Task item >> Return the listing below unchanged, except that the pictures are dropped.

Listed entries >>

□ □ □ □ □ □ □

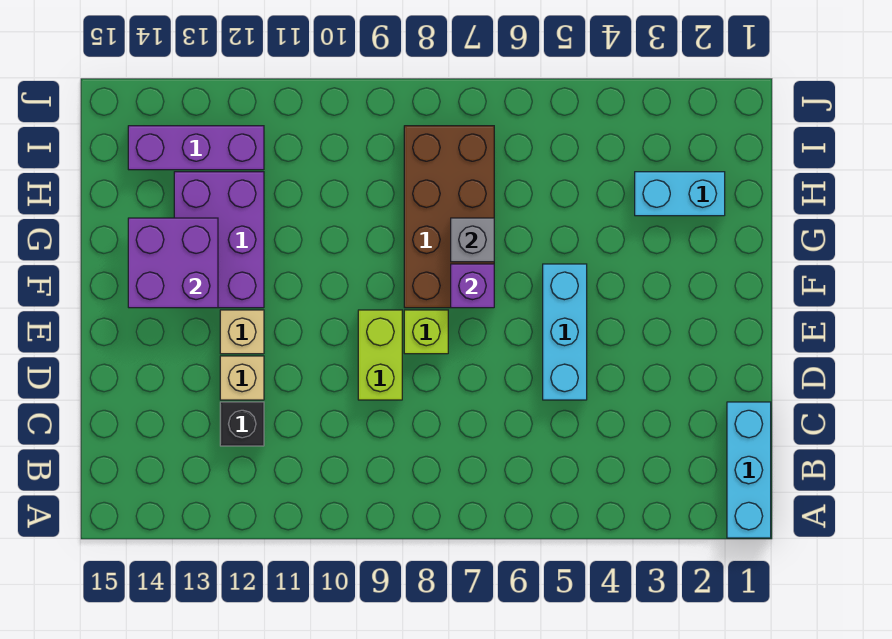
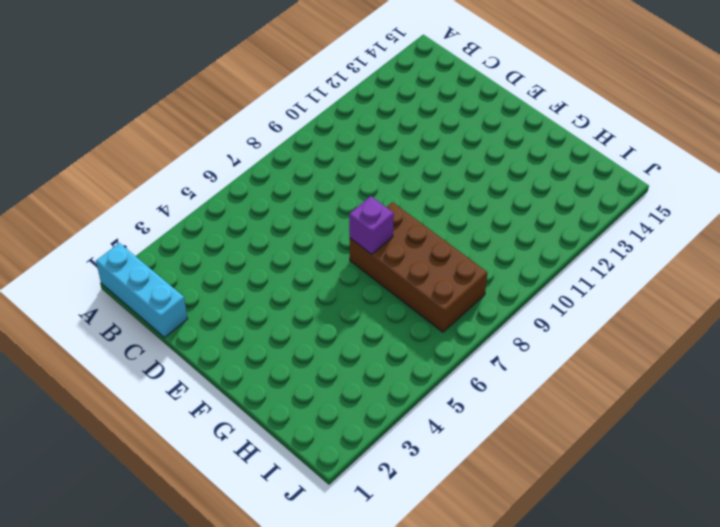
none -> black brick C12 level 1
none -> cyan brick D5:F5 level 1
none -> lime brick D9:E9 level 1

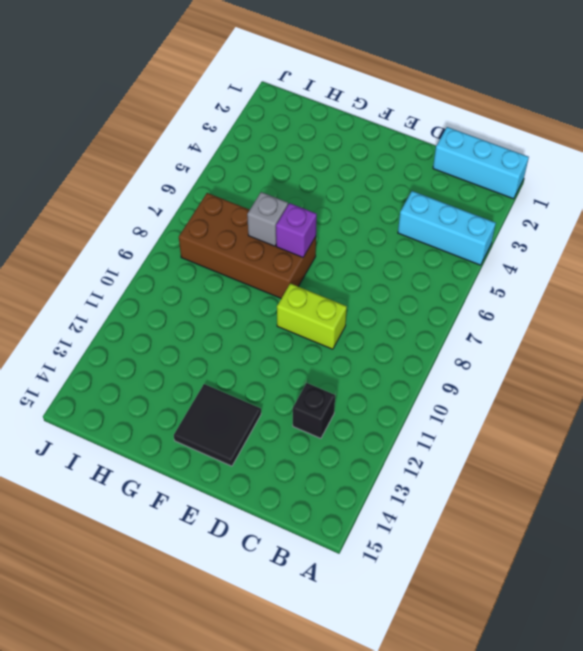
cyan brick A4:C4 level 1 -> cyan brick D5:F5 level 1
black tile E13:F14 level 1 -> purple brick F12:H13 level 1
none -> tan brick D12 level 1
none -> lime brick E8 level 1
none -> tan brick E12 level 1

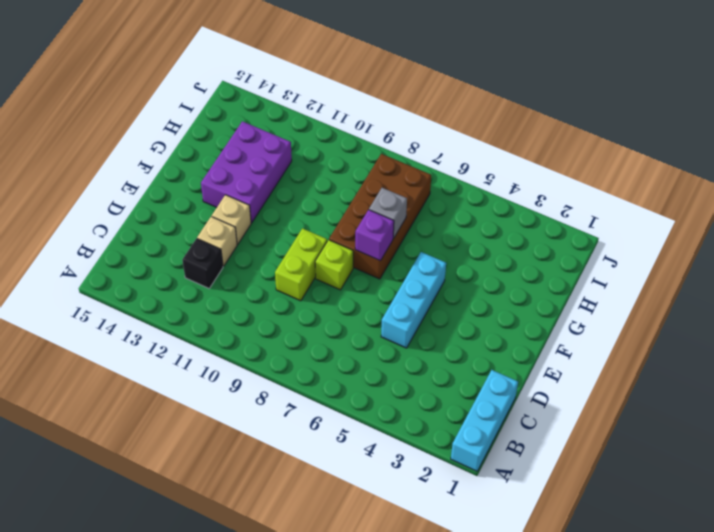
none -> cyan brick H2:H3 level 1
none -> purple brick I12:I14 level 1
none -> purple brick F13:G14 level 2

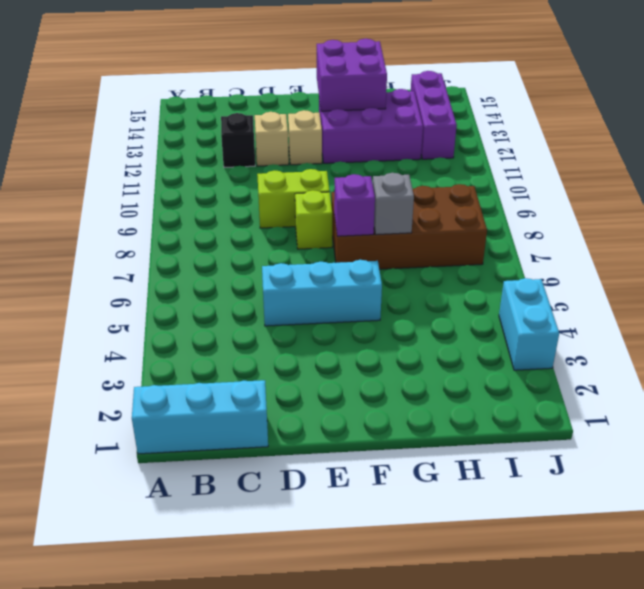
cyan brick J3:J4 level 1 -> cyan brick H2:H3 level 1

□ □ □ □ □ □ □

Solution to the problem >>
none -> black brick C12 level 1
none -> cyan brick D5:F5 level 1
none -> lime brick D9:E9 level 1

cyan brick A4:C4 level 1 -> cyan brick D5:F5 level 1
black tile E13:F14 level 1 -> purple brick F12:H13 level 1
none -> tan brick D12 level 1
none -> lime brick E8 level 1
none -> tan brick E12 level 1

none -> cyan brick H2:H3 level 1
none -> purple brick I12:I14 level 1
none -> purple brick F13:G14 level 2

cyan brick J3:J4 level 1 -> cyan brick H2:H3 level 1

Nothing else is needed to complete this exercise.